* _INSTRUCTION_: The answer must be an exact copy of the records, with no pictures in it.

* _STORED DATA_:
━━━━━━━━━━━━━━━━━━━━━━━━━━━━━━

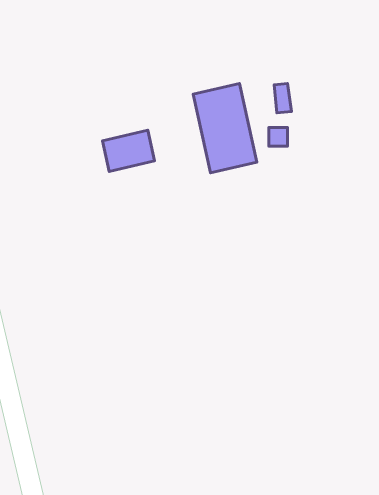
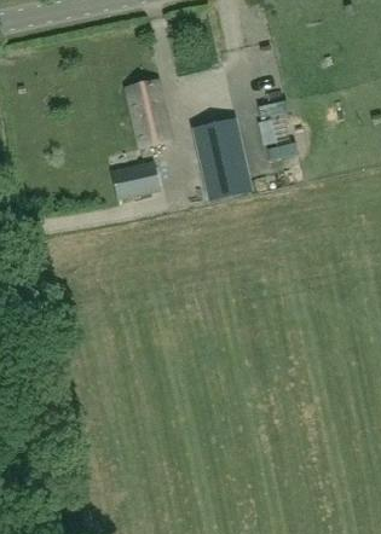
building: none -> [127,79,172,147]

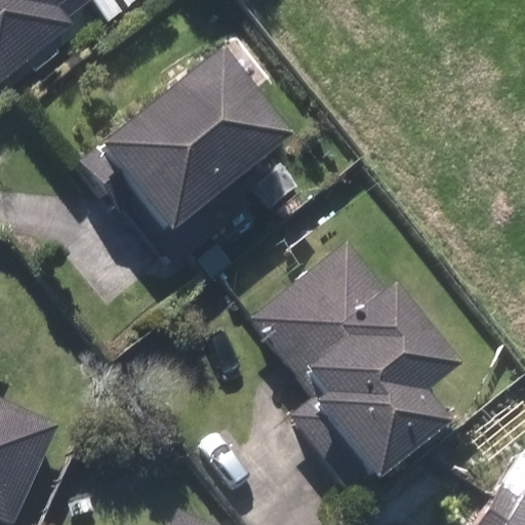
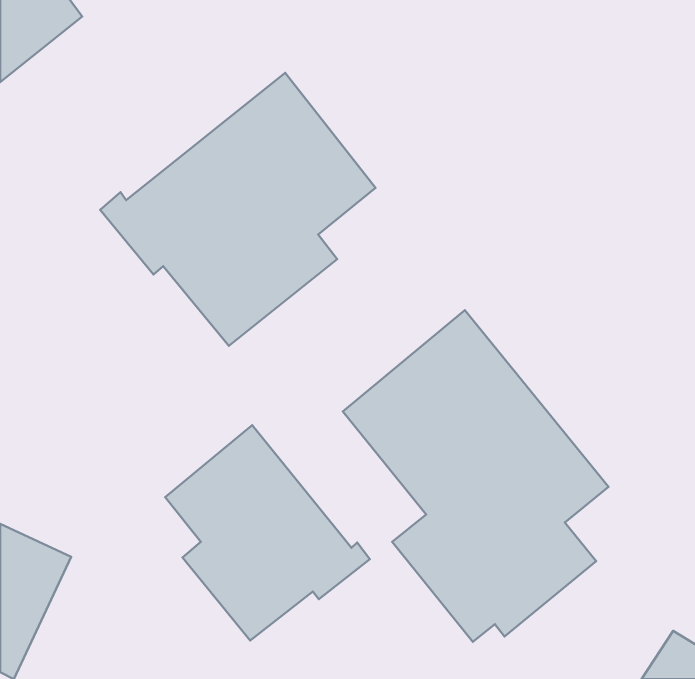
building: none -> [165,425,370,641]

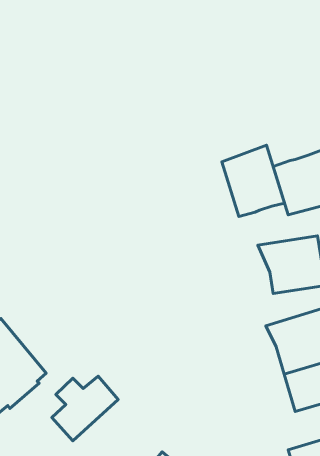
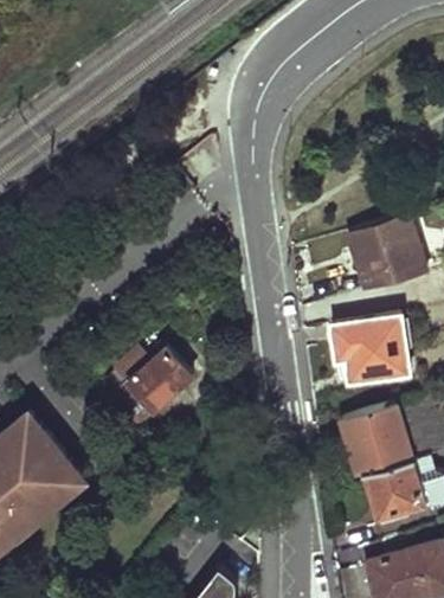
building: [222,145,285,216] -> none
building: [52,376,118,441] -> [109,353,187,429]

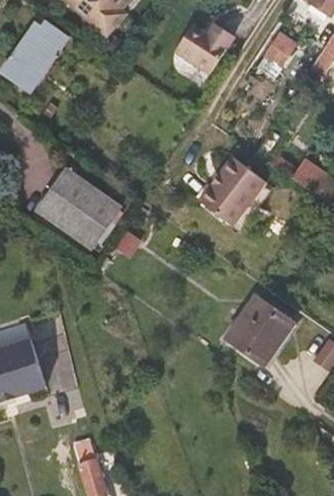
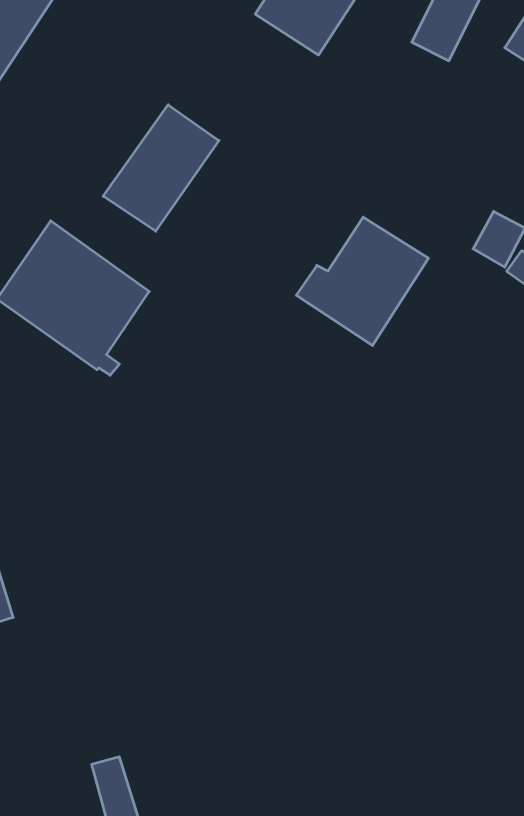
building: none -> [103,105,219,231]
building: [234,297,300,365] -> none

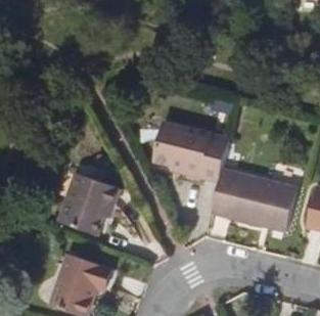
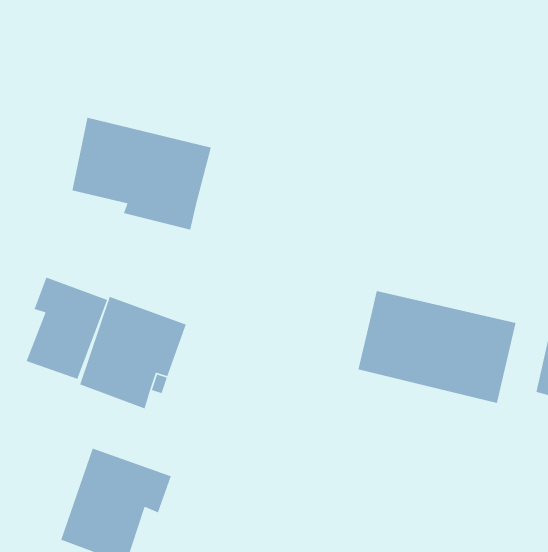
building: [151,123,227,184] -> [72,117,212,230]
building: none -> [25,277,108,380]

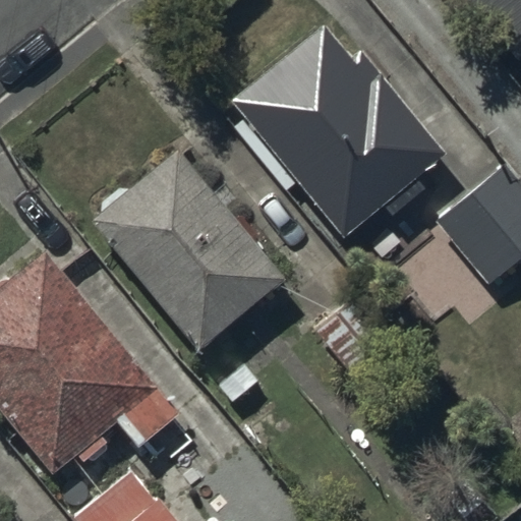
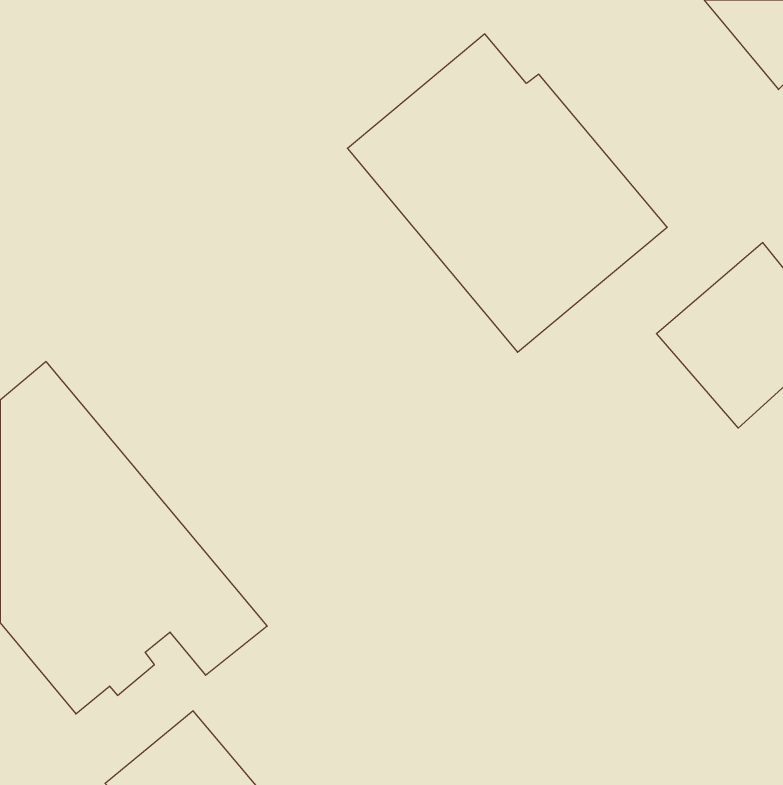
building: [92,149,285,352] -> none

━━━━━━━━━━━━━━━━━━━━━━━━━━━━━━

* _RESULT FOR THIS EXERCISE_:
building: none -> [127,79,172,147]

building: none -> [165,425,370,641]

building: [222,145,285,216] -> none
building: [52,376,118,441] -> [109,353,187,429]

building: none -> [103,105,219,231]
building: [234,297,300,365] -> none

building: [151,123,227,184] -> [72,117,212,230]
building: none -> [25,277,108,380]

building: [92,149,285,352] -> none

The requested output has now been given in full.